* Work instruction: Each line of the records needs to be written out exactly, with any image left out.

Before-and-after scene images

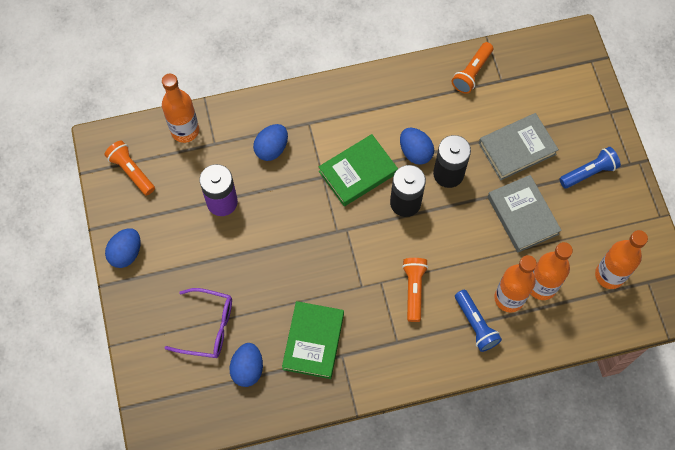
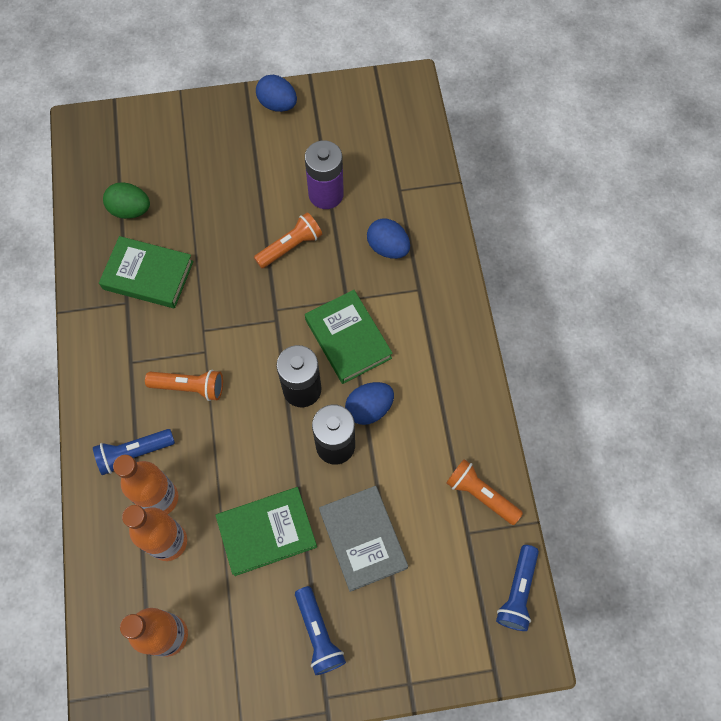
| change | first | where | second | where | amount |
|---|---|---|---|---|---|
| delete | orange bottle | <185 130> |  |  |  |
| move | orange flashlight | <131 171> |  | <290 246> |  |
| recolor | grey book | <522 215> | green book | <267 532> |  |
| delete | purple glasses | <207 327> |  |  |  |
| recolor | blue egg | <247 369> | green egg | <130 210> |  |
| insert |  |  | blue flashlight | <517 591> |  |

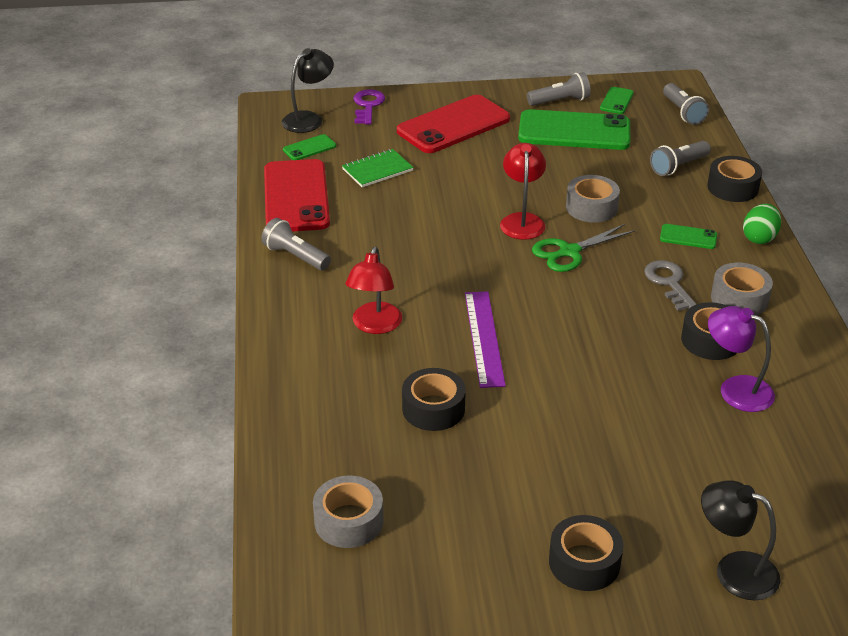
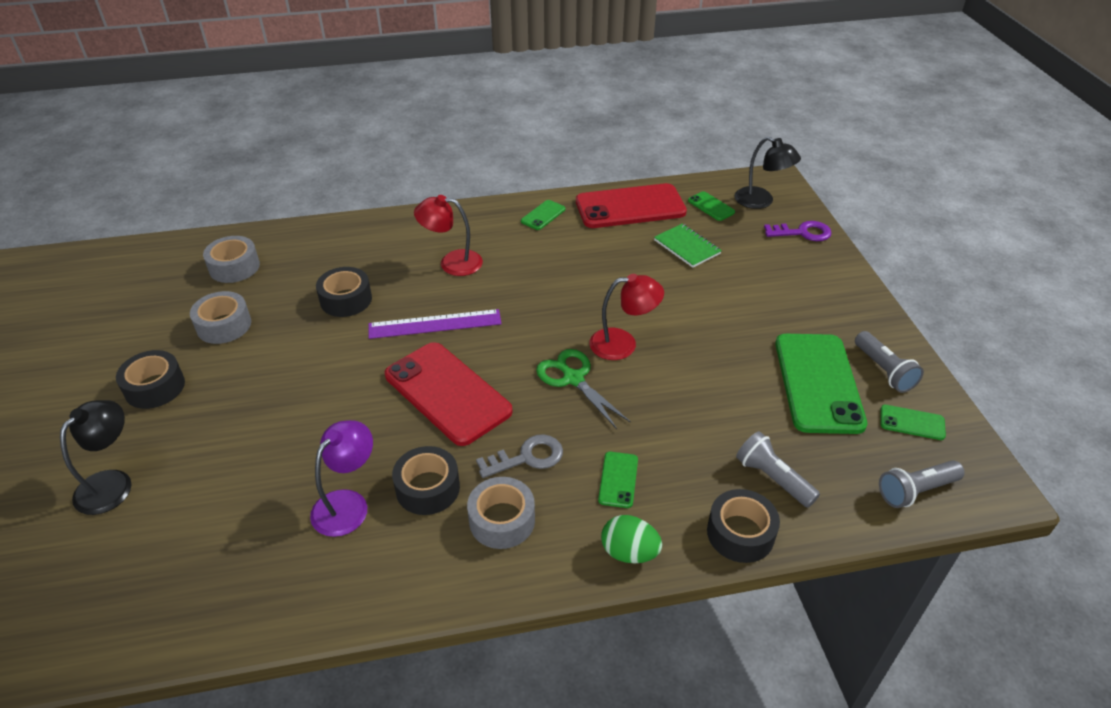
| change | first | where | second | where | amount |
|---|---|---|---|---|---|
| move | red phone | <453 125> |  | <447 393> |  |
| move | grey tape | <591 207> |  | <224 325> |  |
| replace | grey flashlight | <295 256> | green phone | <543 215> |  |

* Task solution:
| change | first | where | second | where | amount |
|---|---|---|---|---|---|
| delete | orange bottle | <185 130> |  |  |  |
| move | orange flashlight | <131 171> |  | <290 246> |  |
| recolor | grey book | <522 215> | green book | <267 532> |  |
| delete | purple glasses | <207 327> |  |  |  |
| recolor | blue egg | <247 369> | green egg | <130 210> |  |
| insert |  |  | blue flashlight | <517 591> |  |

| change | first | where | second | where | amount |
|---|---|---|---|---|---|
| move | red phone | <453 125> |  | <447 393> |  |
| move | grey tape | <591 207> |  | <224 325> |  |
| replace | grey flashlight | <295 256> | green phone | <543 215> |  |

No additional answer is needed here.